■ **What this task involves**: Check each line of the material below for "brown", then copy the ones that contain it.

■ **Data excerpts**:
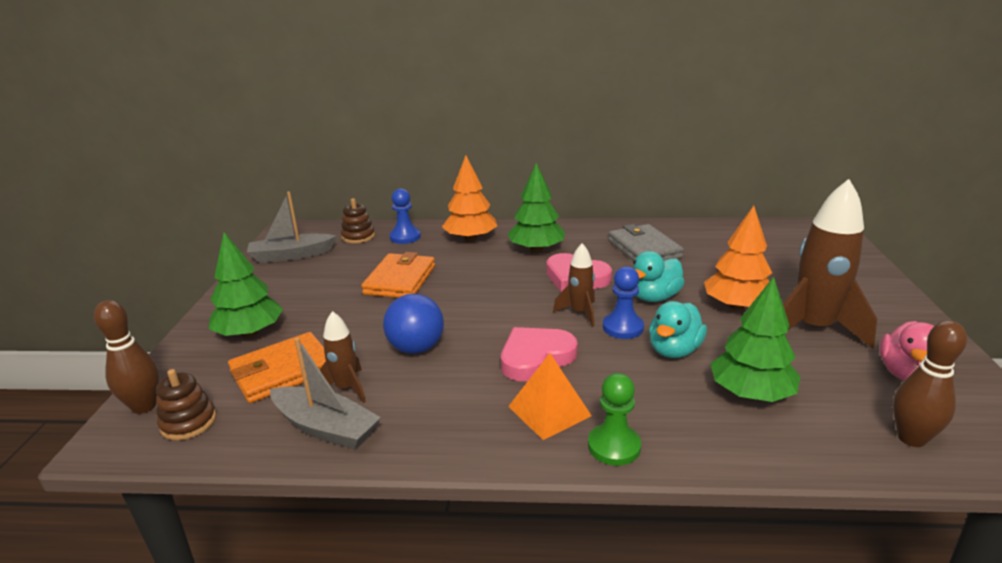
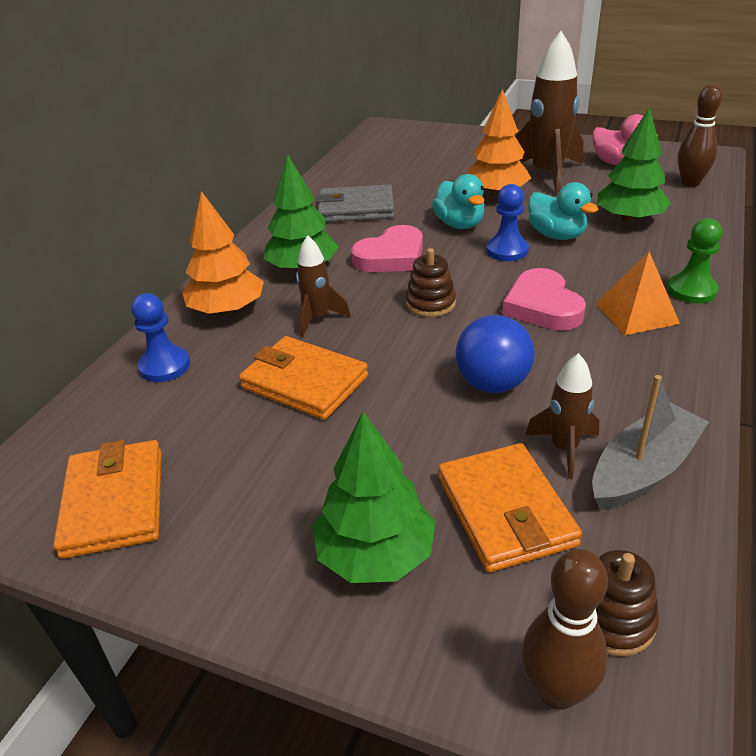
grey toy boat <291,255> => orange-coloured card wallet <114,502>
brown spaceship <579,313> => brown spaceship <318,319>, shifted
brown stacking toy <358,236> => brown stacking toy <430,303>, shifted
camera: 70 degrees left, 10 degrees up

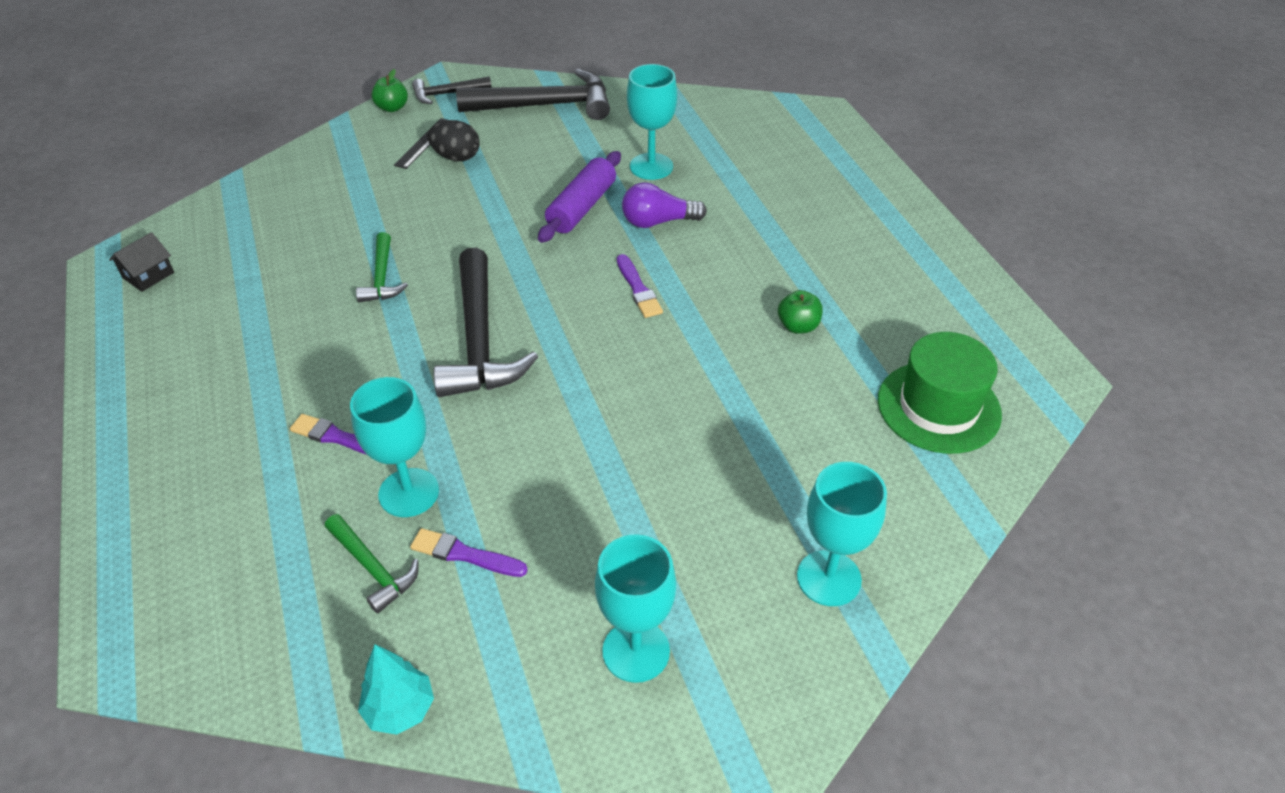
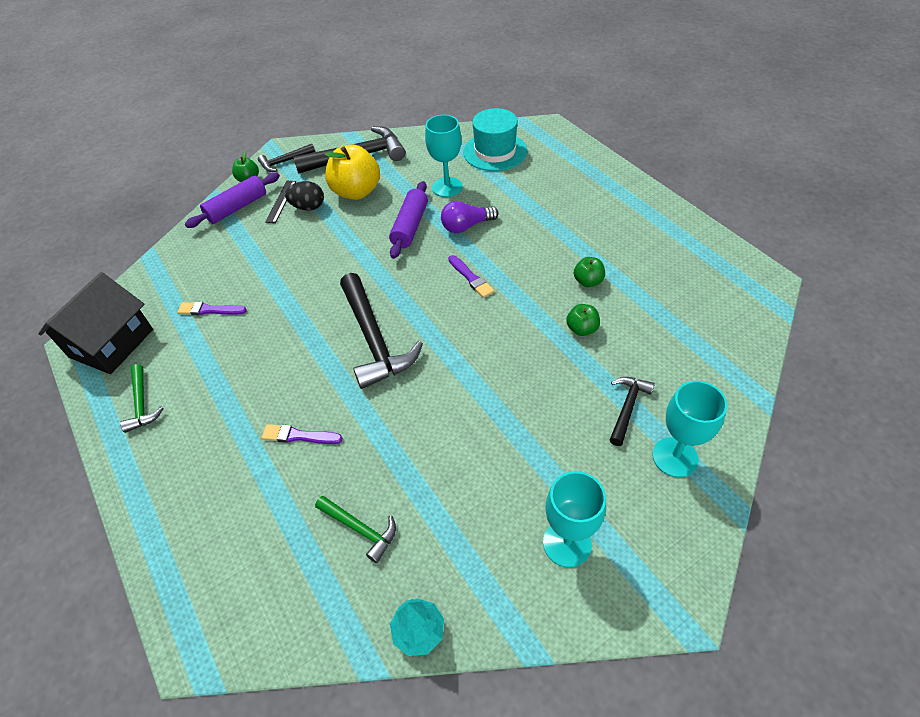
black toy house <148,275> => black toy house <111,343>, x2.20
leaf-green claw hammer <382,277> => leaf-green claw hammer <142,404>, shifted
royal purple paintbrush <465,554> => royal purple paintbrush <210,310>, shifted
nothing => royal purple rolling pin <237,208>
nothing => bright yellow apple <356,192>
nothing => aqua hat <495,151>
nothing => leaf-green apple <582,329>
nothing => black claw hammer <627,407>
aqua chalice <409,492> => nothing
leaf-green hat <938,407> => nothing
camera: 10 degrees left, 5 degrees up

■ **Response**:
brown spaceship <579,313> => brown spaceship <318,319>, shifted
brown stacking toy <358,236> => brown stacking toy <430,303>, shifted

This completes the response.